### PROBLEM REQUIREMENTS
Find the line that contains "none -> cyan brick I12 level 2". Then set down that line and all the lines after it, to the end of the records, exactly and with nothing added.

### DATASET ENTRIES
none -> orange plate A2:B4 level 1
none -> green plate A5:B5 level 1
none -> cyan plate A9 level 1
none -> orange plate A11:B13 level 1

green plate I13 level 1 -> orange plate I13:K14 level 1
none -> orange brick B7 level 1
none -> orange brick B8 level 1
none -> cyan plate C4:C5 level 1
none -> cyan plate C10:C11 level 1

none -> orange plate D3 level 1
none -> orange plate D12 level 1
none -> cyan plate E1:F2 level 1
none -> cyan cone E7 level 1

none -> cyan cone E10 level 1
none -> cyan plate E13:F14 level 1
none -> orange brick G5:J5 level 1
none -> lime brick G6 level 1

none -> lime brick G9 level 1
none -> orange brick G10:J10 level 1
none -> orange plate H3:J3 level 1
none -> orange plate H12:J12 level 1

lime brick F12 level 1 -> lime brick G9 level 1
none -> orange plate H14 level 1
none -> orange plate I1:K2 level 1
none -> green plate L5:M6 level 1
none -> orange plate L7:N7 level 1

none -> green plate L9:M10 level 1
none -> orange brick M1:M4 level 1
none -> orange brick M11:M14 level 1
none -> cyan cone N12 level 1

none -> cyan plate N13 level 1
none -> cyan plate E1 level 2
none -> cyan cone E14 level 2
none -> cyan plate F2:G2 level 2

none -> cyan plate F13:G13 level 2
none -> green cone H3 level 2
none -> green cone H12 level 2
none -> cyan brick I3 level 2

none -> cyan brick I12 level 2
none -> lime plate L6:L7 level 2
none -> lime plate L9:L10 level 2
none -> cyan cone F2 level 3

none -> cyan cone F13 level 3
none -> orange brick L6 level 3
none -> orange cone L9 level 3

### YOUR SOLUTION
none -> cyan brick I12 level 2
none -> lime plate L6:L7 level 2
none -> lime plate L9:L10 level 2
none -> cyan cone F2 level 3

none -> cyan cone F13 level 3
none -> orange brick L6 level 3
none -> orange cone L9 level 3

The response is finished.